## Task description
The entries below need to be transcribed exactly, without their images.

[Stored data]
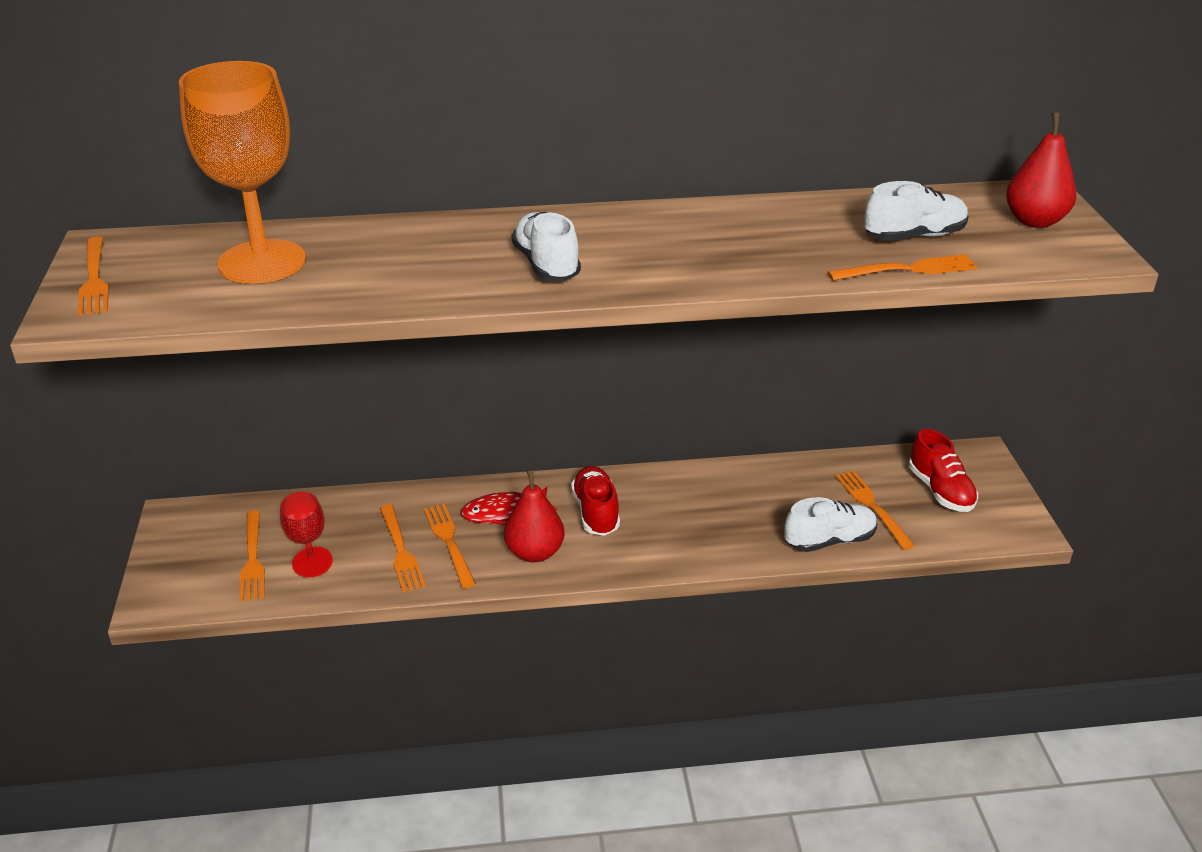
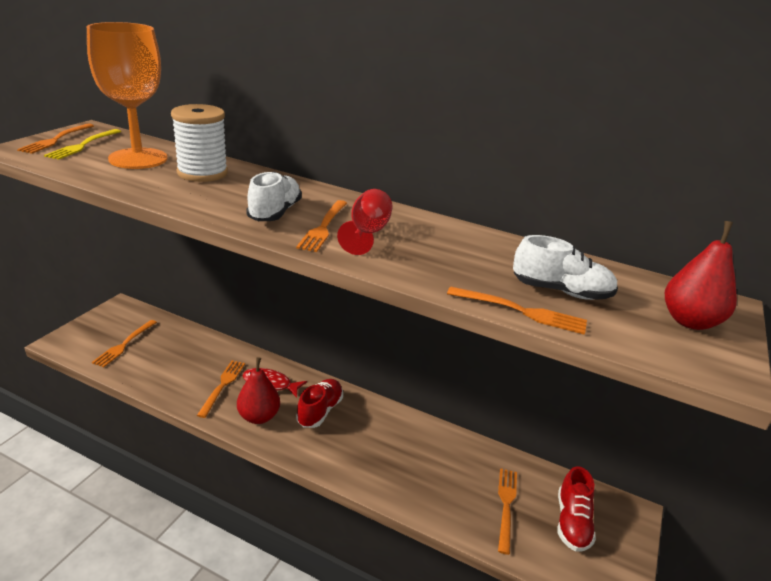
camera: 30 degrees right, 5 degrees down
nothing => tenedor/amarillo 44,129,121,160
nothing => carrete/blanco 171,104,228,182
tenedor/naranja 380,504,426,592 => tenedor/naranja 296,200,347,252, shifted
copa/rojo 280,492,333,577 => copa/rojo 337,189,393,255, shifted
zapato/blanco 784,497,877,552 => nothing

## Answer to this problem
camera: 30 degrees right, 5 degrees down
nothing => tenedor/amarillo 44,129,121,160
nothing => carrete/blanco 171,104,228,182
tenedor/naranja 380,504,426,592 => tenedor/naranja 296,200,347,252, shifted
copa/rojo 280,492,333,577 => copa/rojo 337,189,393,255, shifted
zapato/blanco 784,497,877,552 => nothing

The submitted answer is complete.